> Task description: Where the records below show a line containing "(426, 535) = (228, 432): turquoise", start copying; end with the line containing "(830, 456) = (450, 739): red", and copy it too.

> Records provided:
-.-.-

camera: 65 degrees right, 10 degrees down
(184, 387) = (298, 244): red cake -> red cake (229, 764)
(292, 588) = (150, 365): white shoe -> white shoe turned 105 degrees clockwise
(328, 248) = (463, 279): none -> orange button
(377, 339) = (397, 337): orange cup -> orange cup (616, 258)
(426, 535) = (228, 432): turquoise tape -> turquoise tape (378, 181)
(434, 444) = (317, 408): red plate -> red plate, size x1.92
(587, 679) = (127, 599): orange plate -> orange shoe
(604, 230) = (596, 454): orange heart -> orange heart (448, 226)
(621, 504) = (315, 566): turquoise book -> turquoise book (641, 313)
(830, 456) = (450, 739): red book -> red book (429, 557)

-.-.-

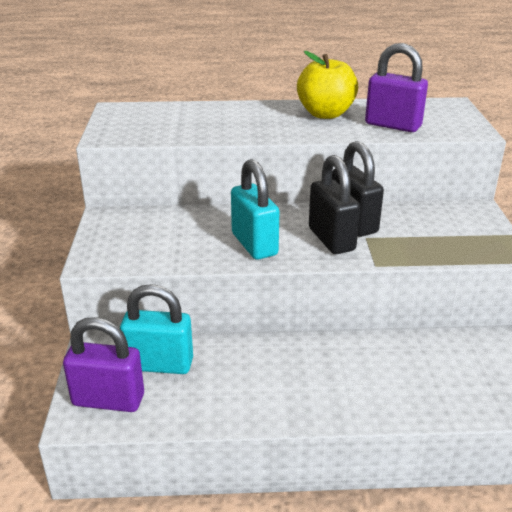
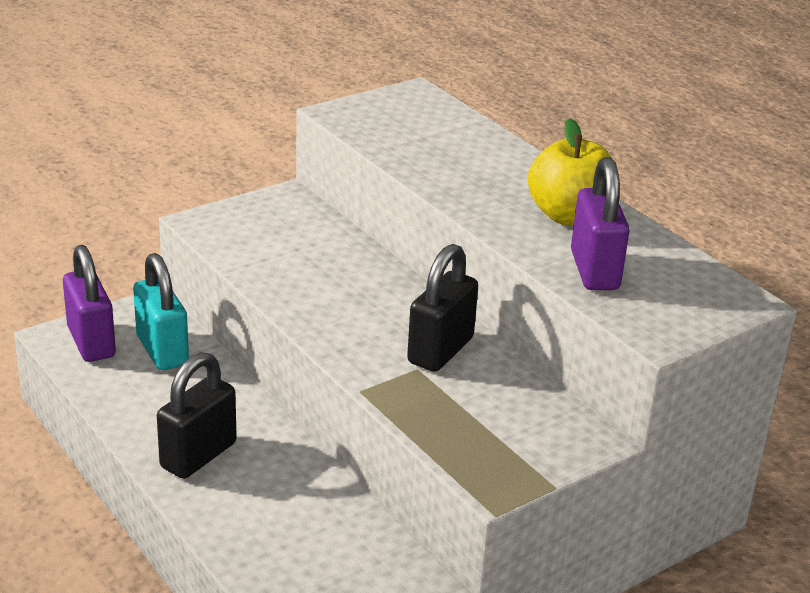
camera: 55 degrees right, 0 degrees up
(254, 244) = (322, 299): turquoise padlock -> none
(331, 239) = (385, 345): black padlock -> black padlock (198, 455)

-.-.-

> Reply:
(426, 535) = (228, 432): turquoise tape -> turquoise tape (378, 181)
(434, 444) = (317, 408): red plate -> red plate, size x1.92
(587, 679) = (127, 599): orange plate -> orange shoe
(604, 230) = (596, 454): orange heart -> orange heart (448, 226)
(621, 504) = (315, 566): turquoise book -> turquoise book (641, 313)
(830, 456) = (450, 739): red book -> red book (429, 557)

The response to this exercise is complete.